═══ EXTRACTED DATA
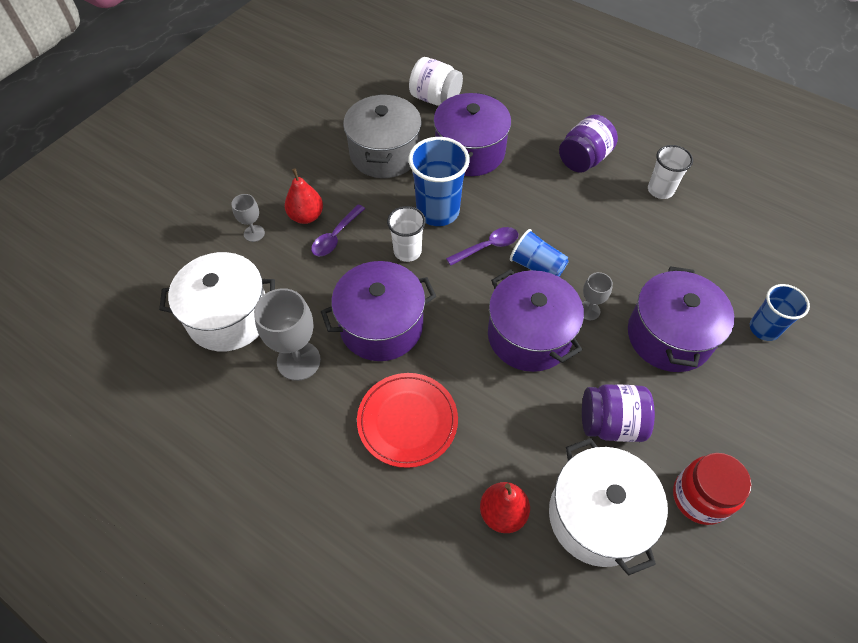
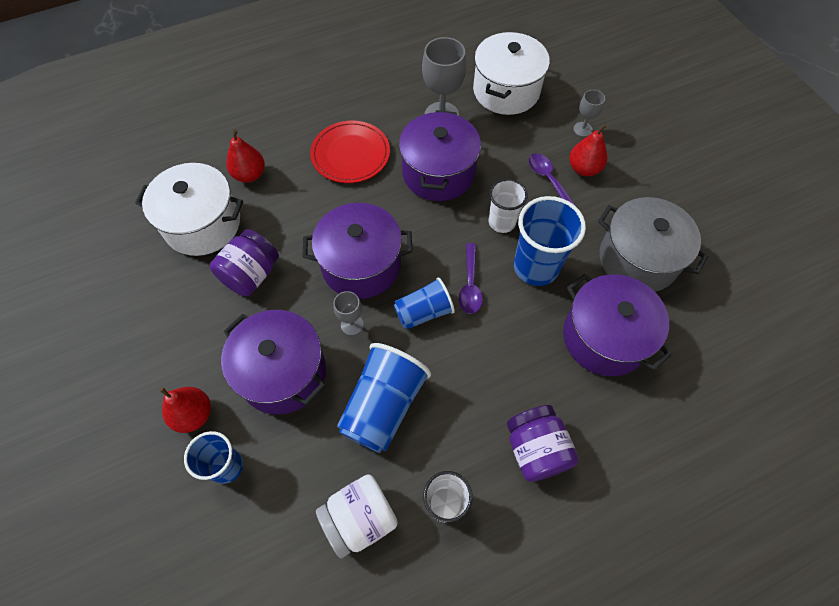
camera: 120 degrees right, 5 degrees up
(435, 99) = (709, 348): white jar -> white jar (360, 518)
(631, 254) = (383, 406): none -> blue cup
(700, 497) = (158, 295): red jar -> none
(756, 379) = (194, 414): none -> red pear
══════
PROBLEM STATEMENT ▸ Exclude every picture, then reproduce the remaining data character for character.

EXERCISE RESPONSE ▸
camera: 120 degrees right, 5 degrees up
(435, 99) = (709, 348): white jar -> white jar (360, 518)
(631, 254) = (383, 406): none -> blue cup
(700, 497) = (158, 295): red jar -> none
(756, 379) = (194, 414): none -> red pear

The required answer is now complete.